= The problem =
The data that follows is to be given again, exactly as written.

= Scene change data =
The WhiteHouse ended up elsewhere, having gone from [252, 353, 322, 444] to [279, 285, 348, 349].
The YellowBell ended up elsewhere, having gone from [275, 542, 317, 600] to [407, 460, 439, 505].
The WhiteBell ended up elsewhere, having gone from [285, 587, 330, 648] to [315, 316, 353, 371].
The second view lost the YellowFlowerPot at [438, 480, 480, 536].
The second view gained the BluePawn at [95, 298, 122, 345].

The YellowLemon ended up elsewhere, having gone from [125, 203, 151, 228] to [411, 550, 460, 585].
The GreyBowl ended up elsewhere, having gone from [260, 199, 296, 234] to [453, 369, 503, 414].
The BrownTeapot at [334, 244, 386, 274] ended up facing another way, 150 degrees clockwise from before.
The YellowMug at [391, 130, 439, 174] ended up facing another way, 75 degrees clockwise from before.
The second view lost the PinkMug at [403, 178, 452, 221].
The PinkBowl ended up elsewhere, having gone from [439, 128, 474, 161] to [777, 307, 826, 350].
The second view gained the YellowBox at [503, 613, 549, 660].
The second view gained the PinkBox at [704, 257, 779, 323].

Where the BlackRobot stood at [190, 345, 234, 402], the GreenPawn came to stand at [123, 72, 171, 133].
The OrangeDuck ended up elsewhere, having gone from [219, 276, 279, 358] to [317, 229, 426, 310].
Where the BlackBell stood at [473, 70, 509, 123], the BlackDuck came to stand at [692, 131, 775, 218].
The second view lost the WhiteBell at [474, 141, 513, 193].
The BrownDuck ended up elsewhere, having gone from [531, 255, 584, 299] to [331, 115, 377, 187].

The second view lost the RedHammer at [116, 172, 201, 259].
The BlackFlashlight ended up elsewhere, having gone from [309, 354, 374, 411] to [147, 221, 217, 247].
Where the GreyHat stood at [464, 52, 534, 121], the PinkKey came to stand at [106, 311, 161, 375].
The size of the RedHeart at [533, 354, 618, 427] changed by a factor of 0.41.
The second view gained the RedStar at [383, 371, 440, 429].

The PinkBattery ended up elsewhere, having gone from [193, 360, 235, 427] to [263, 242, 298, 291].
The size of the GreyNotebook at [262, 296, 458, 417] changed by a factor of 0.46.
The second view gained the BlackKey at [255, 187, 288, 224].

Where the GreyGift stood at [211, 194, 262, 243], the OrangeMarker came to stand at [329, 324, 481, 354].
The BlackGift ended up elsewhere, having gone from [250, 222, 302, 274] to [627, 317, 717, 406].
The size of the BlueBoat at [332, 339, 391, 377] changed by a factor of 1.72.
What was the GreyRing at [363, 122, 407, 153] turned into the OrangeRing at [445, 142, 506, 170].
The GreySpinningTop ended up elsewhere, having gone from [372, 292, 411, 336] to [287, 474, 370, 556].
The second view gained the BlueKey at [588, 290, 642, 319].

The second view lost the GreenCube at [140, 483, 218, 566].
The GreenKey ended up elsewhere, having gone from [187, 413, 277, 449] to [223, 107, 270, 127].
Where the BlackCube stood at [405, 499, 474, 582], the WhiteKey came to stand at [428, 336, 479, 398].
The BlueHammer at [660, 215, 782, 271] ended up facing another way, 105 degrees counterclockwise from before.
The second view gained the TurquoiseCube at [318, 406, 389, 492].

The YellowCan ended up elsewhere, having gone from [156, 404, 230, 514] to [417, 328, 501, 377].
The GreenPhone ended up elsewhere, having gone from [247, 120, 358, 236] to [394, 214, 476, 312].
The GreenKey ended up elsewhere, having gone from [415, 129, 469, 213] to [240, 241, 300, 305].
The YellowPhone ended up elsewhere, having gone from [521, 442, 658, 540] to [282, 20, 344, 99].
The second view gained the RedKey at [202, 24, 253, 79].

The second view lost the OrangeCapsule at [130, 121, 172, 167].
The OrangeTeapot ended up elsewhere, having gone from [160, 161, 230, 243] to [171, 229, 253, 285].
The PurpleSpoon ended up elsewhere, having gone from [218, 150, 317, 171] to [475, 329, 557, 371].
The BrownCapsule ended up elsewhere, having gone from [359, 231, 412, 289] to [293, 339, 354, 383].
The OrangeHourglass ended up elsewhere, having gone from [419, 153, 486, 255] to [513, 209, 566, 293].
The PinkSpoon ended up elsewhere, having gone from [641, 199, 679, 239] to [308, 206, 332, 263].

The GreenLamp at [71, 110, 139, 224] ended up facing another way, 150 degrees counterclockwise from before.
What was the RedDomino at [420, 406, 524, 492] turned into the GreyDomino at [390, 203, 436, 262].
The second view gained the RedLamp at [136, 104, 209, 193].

= The completed task =
The WhiteHouse ended up elsewhere, having gone from [252, 353, 322, 444] to [279, 285, 348, 349].
The YellowBell ended up elsewhere, having gone from [275, 542, 317, 600] to [407, 460, 439, 505].
The WhiteBell ended up elsewhere, having gone from [285, 587, 330, 648] to [315, 316, 353, 371].
The second view lost the YellowFlowerPot at [438, 480, 480, 536].
The second view gained the BluePawn at [95, 298, 122, 345].

The YellowLemon ended up elsewhere, having gone from [125, 203, 151, 228] to [411, 550, 460, 585].
The GreyBowl ended up elsewhere, having gone from [260, 199, 296, 234] to [453, 369, 503, 414].
The BrownTeapot at [334, 244, 386, 274] ended up facing another way, 150 degrees clockwise from before.
The YellowMug at [391, 130, 439, 174] ended up facing another way, 75 degrees clockwise from before.
The second view lost the PinkMug at [403, 178, 452, 221].
The PinkBowl ended up elsewhere, having gone from [439, 128, 474, 161] to [777, 307, 826, 350].
The second view gained the YellowBox at [503, 613, 549, 660].
The second view gained the PinkBox at [704, 257, 779, 323].

Where the BlackRobot stood at [190, 345, 234, 402], the GreenPawn came to stand at [123, 72, 171, 133].
The OrangeDuck ended up elsewhere, having gone from [219, 276, 279, 358] to [317, 229, 426, 310].
Where the BlackBell stood at [473, 70, 509, 123], the BlackDuck came to stand at [692, 131, 775, 218].
The second view lost the WhiteBell at [474, 141, 513, 193].
The BrownDuck ended up elsewhere, having gone from [531, 255, 584, 299] to [331, 115, 377, 187].

The second view lost the RedHammer at [116, 172, 201, 259].
The BlackFlashlight ended up elsewhere, having gone from [309, 354, 374, 411] to [147, 221, 217, 247].
Where the GreyHat stood at [464, 52, 534, 121], the PinkKey came to stand at [106, 311, 161, 375].
The size of the RedHeart at [533, 354, 618, 427] changed by a factor of 0.41.
The second view gained the RedStar at [383, 371, 440, 429].

The PinkBattery ended up elsewhere, having gone from [193, 360, 235, 427] to [263, 242, 298, 291].
The size of the GreyNotebook at [262, 296, 458, 417] changed by a factor of 0.46.
The second view gained the BlackKey at [255, 187, 288, 224].

Where the GreyGift stood at [211, 194, 262, 243], the OrangeMarker came to stand at [329, 324, 481, 354].
The BlackGift ended up elsewhere, having gone from [250, 222, 302, 274] to [627, 317, 717, 406].
The size of the BlueBoat at [332, 339, 391, 377] changed by a factor of 1.72.
What was the GreyRing at [363, 122, 407, 153] turned into the OrangeRing at [445, 142, 506, 170].
The GreySpinningTop ended up elsewhere, having gone from [372, 292, 411, 336] to [287, 474, 370, 556].
The second view gained the BlueKey at [588, 290, 642, 319].

The second view lost the GreenCube at [140, 483, 218, 566].
The GreenKey ended up elsewhere, having gone from [187, 413, 277, 449] to [223, 107, 270, 127].
Where the BlackCube stood at [405, 499, 474, 582], the WhiteKey came to stand at [428, 336, 479, 398].
The BlueHammer at [660, 215, 782, 271] ended up facing another way, 105 degrees counterclockwise from before.
The second view gained the TurquoiseCube at [318, 406, 389, 492].

The YellowCan ended up elsewhere, having gone from [156, 404, 230, 514] to [417, 328, 501, 377].
The GreenPhone ended up elsewhere, having gone from [247, 120, 358, 236] to [394, 214, 476, 312].
The GreenKey ended up elsewhere, having gone from [415, 129, 469, 213] to [240, 241, 300, 305].
The YellowPhone ended up elsewhere, having gone from [521, 442, 658, 540] to [282, 20, 344, 99].
The second view gained the RedKey at [202, 24, 253, 79].

The second view lost the OrangeCapsule at [130, 121, 172, 167].
The OrangeTeapot ended up elsewhere, having gone from [160, 161, 230, 243] to [171, 229, 253, 285].
The PurpleSpoon ended up elsewhere, having gone from [218, 150, 317, 171] to [475, 329, 557, 371].
The BrownCapsule ended up elsewhere, having gone from [359, 231, 412, 289] to [293, 339, 354, 383].
The OrangeHourglass ended up elsewhere, having gone from [419, 153, 486, 255] to [513, 209, 566, 293].
The PinkSpoon ended up elsewhere, having gone from [641, 199, 679, 239] to [308, 206, 332, 263].

The GreenLamp at [71, 110, 139, 224] ended up facing another way, 150 degrees counterclockwise from before.
What was the RedDomino at [420, 406, 524, 492] turned into the GreyDomino at [390, 203, 436, 262].
The second view gained the RedLamp at [136, 104, 209, 193].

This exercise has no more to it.